What to work on: Which lines in the listing below contain the word "robot"? Copy each one.

Records for processing:
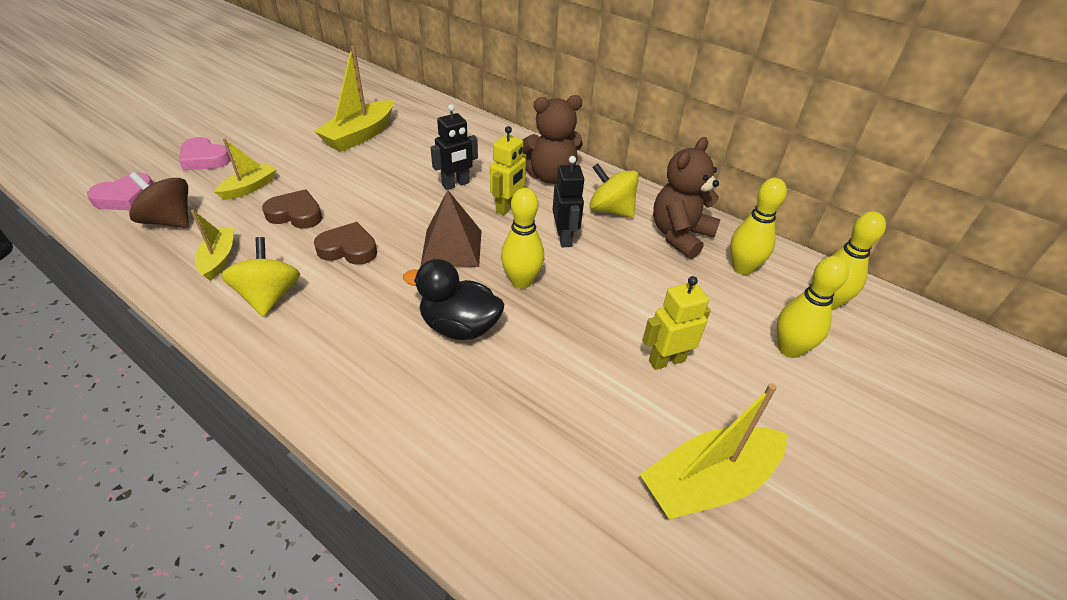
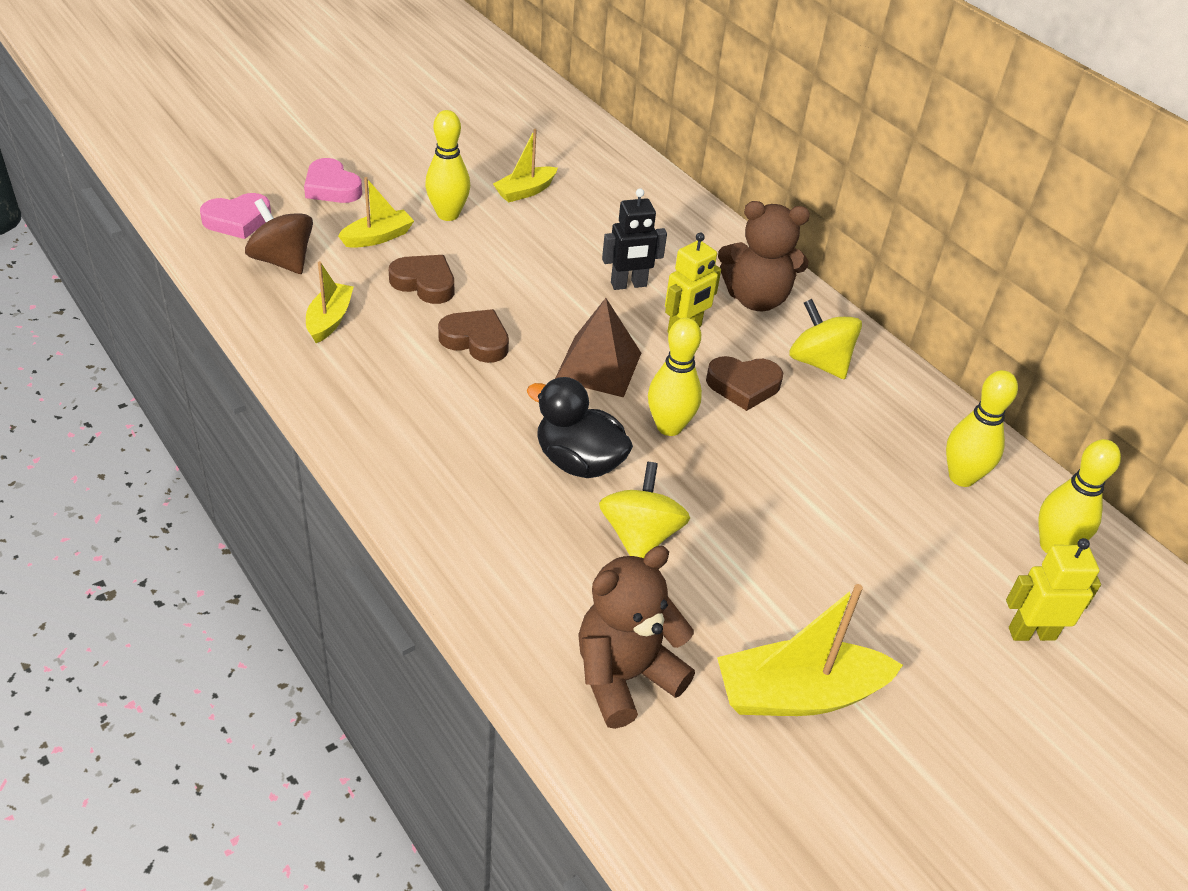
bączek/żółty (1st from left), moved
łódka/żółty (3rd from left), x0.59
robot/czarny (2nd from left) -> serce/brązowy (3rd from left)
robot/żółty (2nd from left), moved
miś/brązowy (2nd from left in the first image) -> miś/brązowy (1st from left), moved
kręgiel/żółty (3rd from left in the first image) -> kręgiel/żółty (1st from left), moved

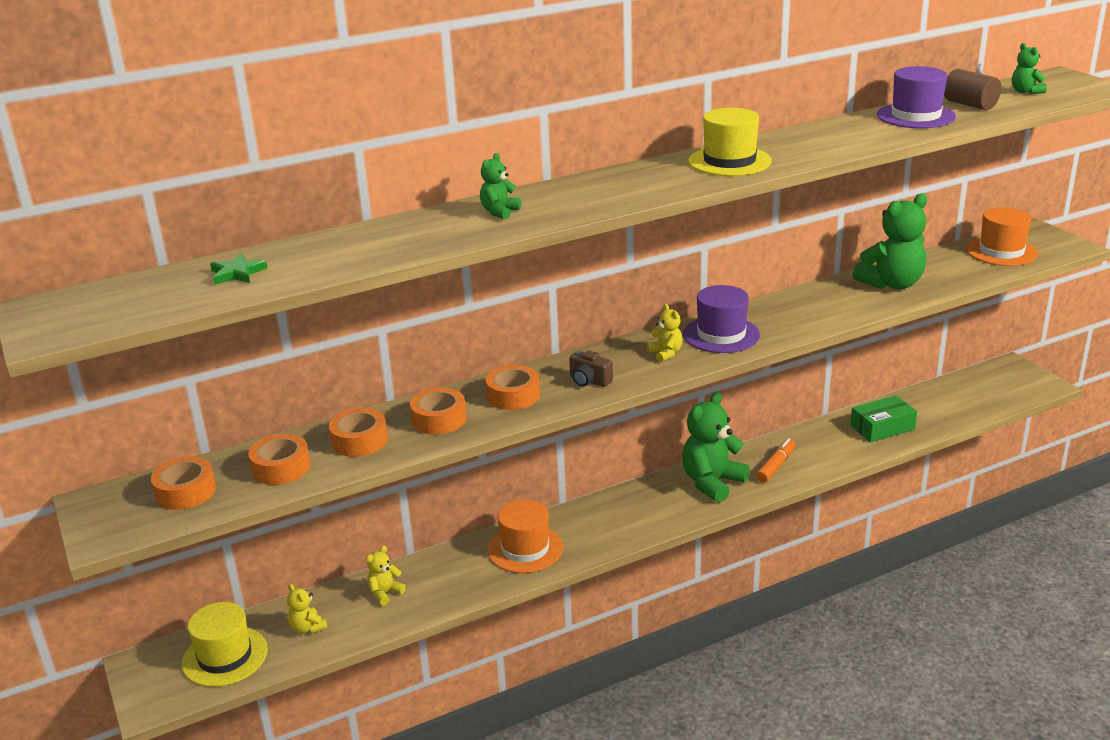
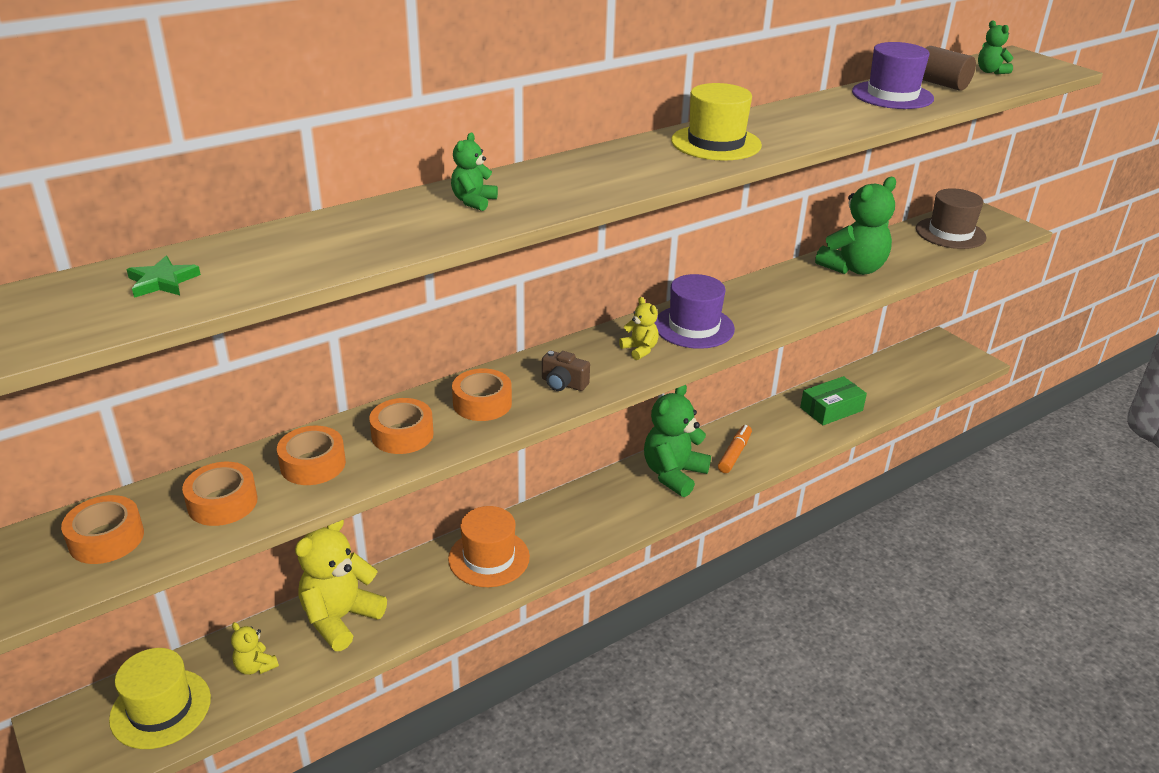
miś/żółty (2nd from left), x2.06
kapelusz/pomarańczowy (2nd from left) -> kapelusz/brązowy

--

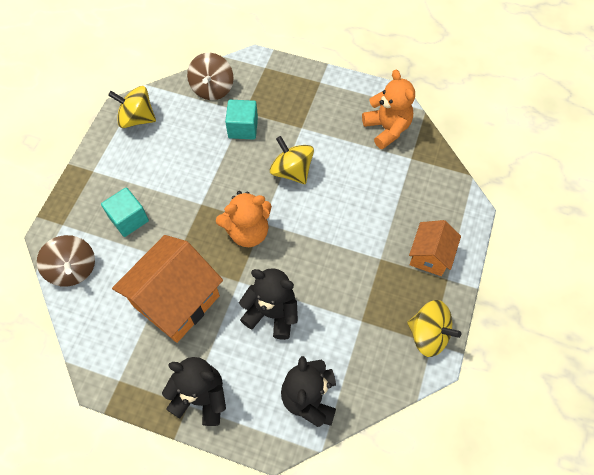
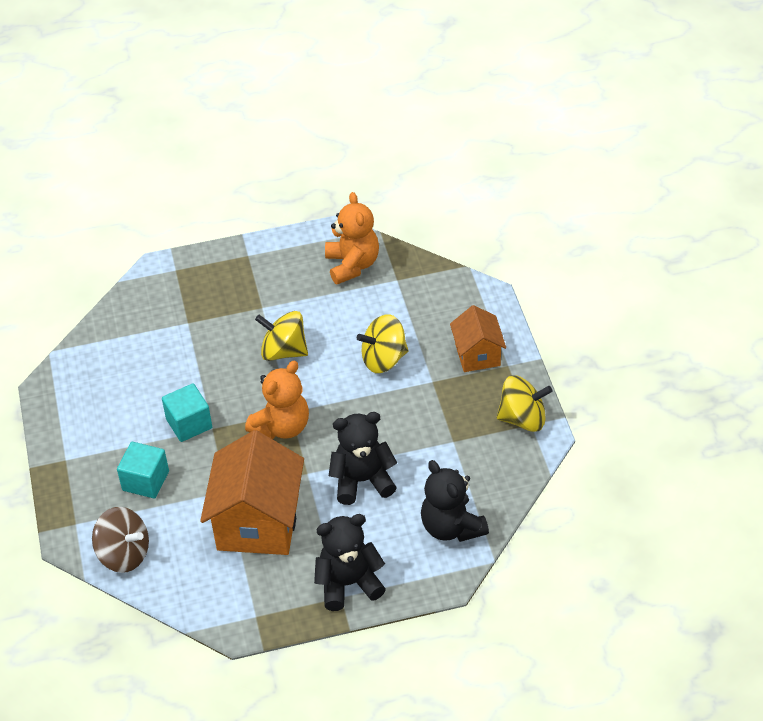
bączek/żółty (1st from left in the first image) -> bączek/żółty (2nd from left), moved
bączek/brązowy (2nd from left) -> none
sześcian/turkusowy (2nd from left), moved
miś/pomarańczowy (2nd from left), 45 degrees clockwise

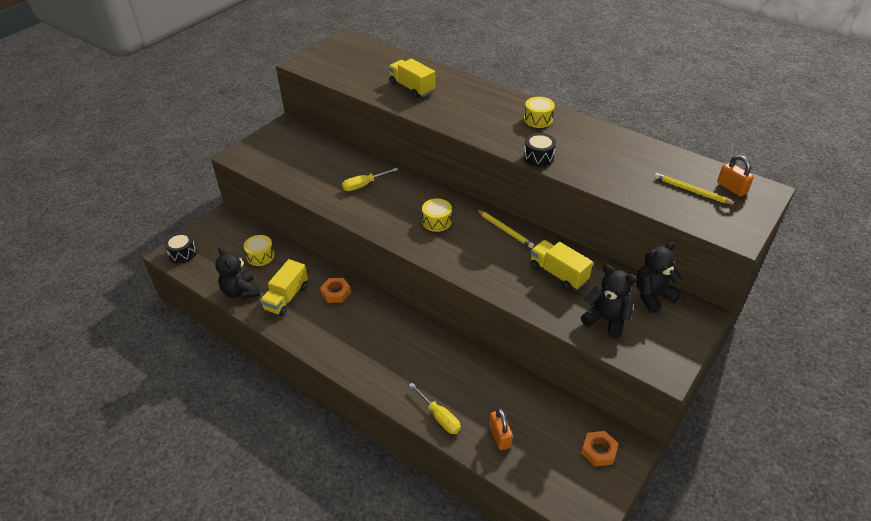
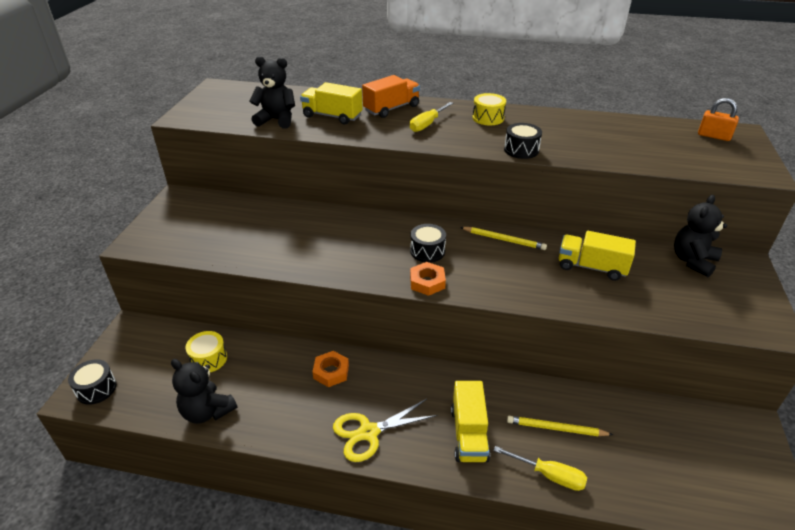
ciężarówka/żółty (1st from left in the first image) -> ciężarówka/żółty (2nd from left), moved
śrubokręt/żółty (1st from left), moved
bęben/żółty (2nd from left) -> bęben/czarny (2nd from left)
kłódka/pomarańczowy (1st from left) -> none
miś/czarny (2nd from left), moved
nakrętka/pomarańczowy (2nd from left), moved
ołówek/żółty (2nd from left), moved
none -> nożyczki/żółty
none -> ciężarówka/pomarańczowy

==

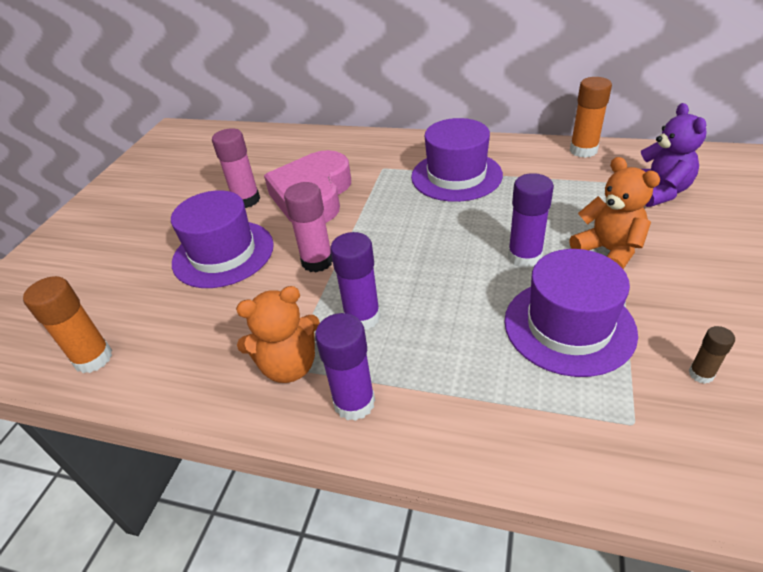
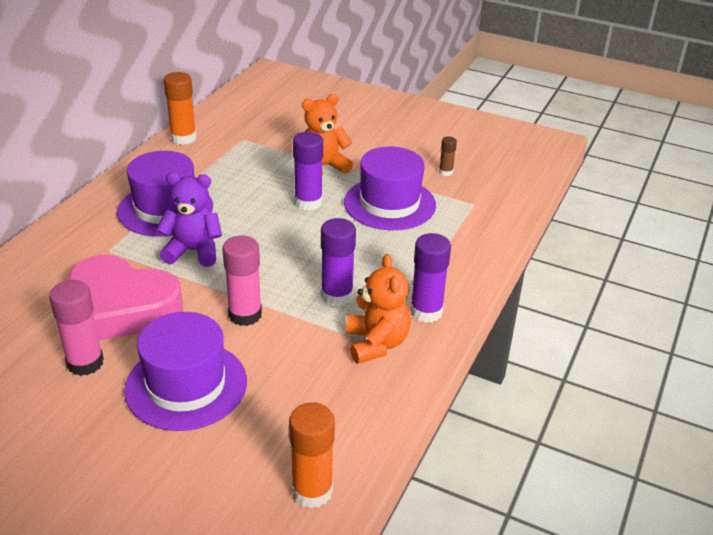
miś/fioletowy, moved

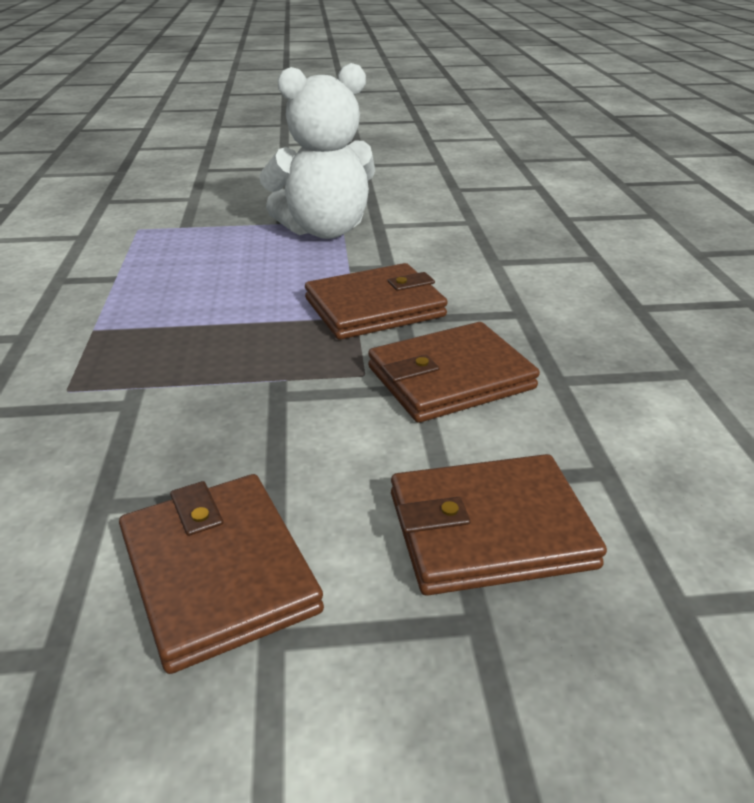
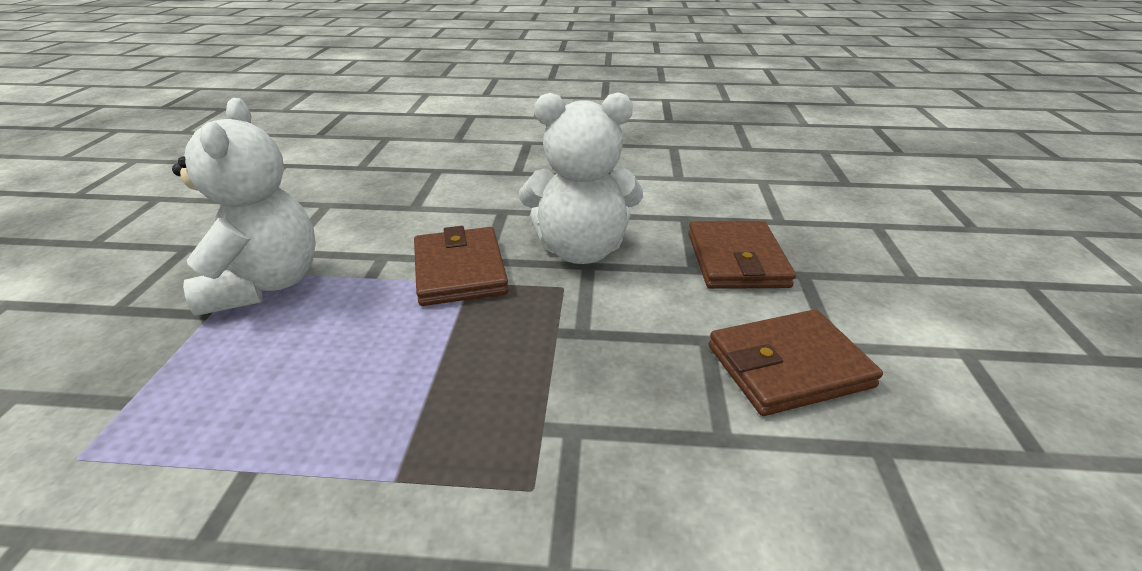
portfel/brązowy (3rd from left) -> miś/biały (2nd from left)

Output below:
robot/czarny (2nd from left) -> serce/brązowy (3rd from left)
robot/żółty (2nd from left), moved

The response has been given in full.